(The records)

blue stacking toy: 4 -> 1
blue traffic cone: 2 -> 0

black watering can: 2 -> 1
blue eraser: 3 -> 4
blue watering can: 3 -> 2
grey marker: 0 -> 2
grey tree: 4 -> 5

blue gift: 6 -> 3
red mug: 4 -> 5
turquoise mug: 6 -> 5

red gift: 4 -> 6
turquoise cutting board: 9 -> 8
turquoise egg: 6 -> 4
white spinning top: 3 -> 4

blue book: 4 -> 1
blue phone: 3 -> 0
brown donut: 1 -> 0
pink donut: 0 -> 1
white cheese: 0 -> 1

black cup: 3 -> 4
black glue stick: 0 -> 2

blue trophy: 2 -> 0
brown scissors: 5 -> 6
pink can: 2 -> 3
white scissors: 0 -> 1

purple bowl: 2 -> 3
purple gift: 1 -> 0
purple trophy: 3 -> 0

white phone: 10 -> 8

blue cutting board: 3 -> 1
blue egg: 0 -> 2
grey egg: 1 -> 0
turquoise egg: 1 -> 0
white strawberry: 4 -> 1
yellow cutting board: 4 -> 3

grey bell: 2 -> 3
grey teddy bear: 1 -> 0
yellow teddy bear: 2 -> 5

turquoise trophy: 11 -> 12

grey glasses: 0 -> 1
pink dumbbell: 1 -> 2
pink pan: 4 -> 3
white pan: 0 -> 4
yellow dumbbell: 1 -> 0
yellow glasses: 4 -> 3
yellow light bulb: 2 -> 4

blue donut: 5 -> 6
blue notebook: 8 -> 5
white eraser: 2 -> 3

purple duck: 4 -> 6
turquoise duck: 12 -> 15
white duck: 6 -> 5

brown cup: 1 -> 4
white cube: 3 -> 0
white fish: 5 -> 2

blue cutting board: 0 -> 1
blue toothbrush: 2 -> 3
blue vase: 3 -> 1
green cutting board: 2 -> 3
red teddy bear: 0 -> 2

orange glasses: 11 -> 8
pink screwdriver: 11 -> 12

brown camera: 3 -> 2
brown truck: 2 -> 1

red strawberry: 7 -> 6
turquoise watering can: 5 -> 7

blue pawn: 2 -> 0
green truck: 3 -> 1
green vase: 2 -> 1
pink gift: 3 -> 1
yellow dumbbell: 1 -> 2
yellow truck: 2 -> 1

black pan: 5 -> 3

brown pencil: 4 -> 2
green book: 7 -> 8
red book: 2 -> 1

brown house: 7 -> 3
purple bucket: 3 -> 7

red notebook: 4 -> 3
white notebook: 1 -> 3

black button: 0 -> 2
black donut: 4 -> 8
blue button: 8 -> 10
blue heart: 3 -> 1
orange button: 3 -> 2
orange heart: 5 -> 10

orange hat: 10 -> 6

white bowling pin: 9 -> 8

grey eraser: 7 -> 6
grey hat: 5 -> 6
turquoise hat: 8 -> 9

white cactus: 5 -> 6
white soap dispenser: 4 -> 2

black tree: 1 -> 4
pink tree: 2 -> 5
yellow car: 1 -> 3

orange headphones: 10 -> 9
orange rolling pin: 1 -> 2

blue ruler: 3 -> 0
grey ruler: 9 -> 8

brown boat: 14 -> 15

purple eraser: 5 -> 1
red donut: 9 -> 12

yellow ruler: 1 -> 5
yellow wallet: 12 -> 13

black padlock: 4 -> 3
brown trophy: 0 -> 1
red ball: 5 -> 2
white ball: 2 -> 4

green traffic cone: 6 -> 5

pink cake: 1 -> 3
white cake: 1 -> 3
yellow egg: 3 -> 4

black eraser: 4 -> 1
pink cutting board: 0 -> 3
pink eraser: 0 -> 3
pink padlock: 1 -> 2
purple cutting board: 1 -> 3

(End The records)

• Your goal
Whenever the word "cone" occurs in a line of the records, that line counts toward the total; state the total only.

• Task response
2